──────── Task material ────────
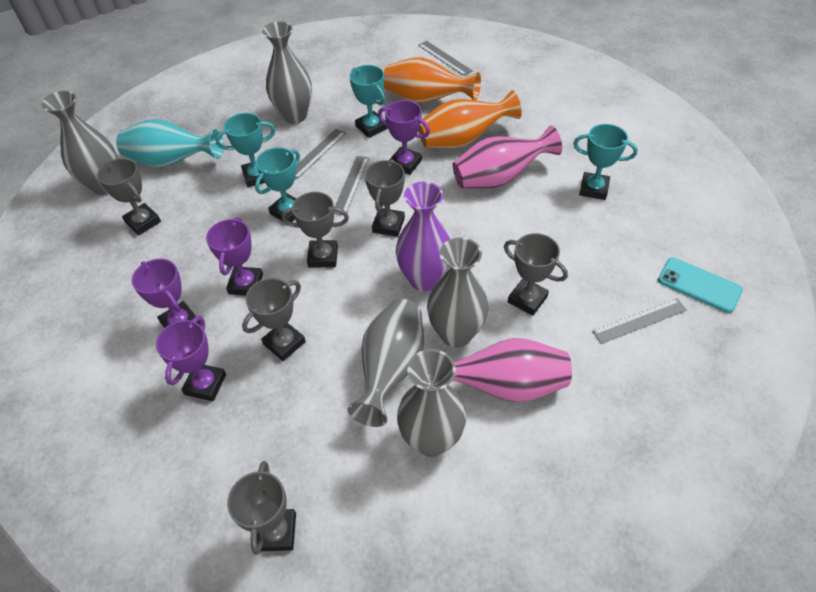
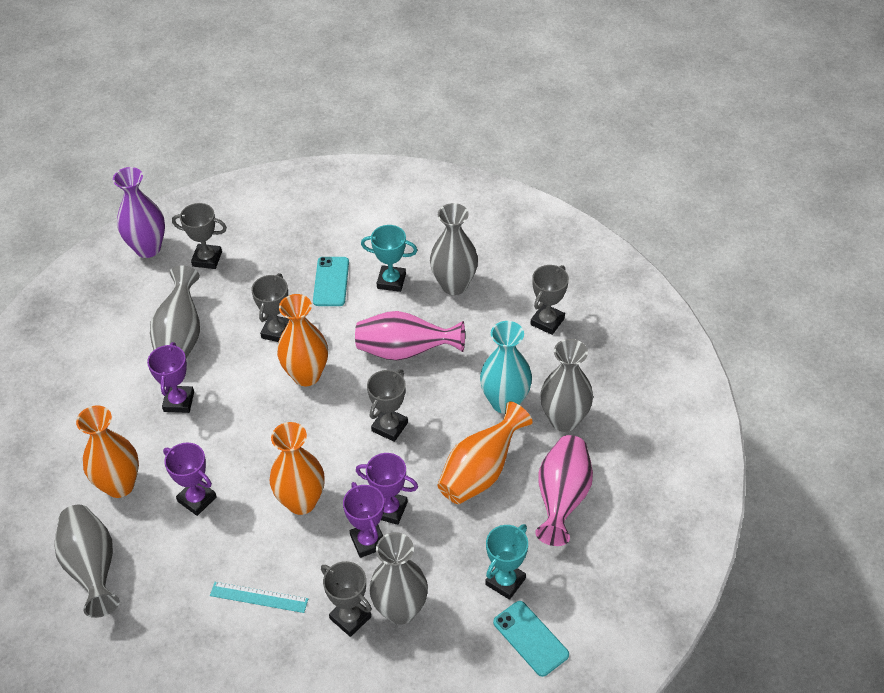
grey ruler: 4 -> 0
grey trophy: 6 -> 5
orange vase: 2 -> 4
turquoise phone: 1 -> 2
turquoise ruler: 0 -> 1
turquoise trophy: 4 -> 2

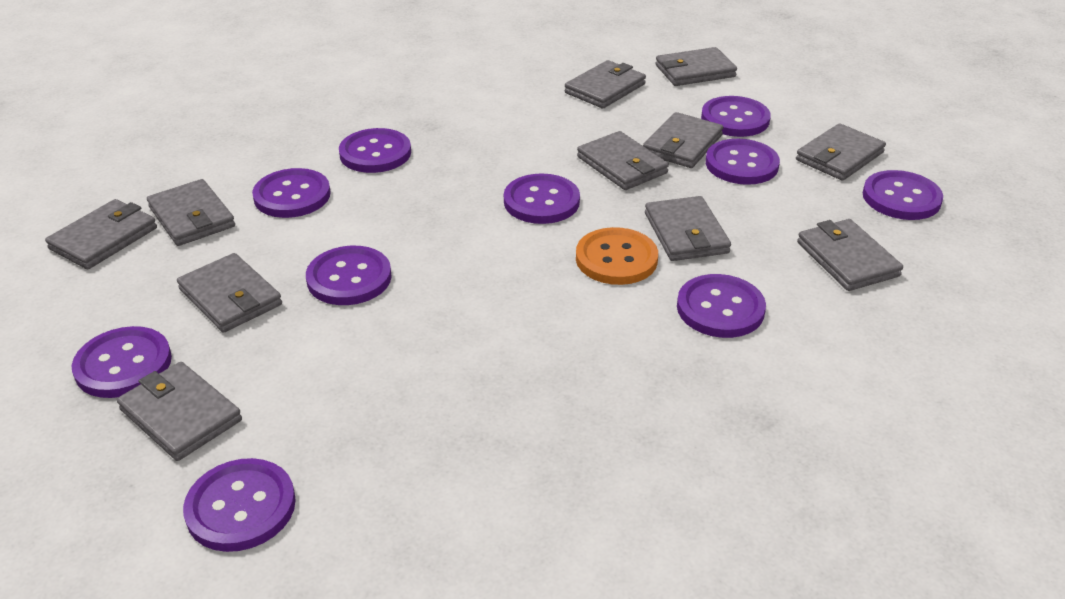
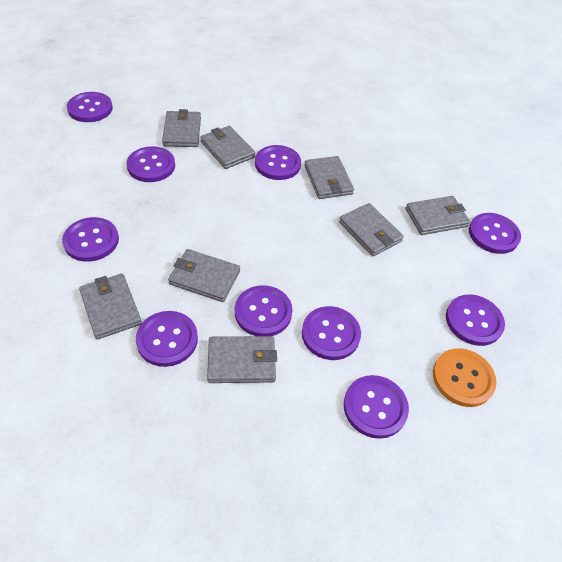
grey wallet: 11 -> 8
────────
Going from the line holding "grey trophy: 6 -> 5" to the last line of the data above, reproduce every line exactly, both included, with the pictures omitted.

• Result of the exercise
grey trophy: 6 -> 5
orange vase: 2 -> 4
turquoise phone: 1 -> 2
turquoise ruler: 0 -> 1
turquoise trophy: 4 -> 2

grey wallet: 11 -> 8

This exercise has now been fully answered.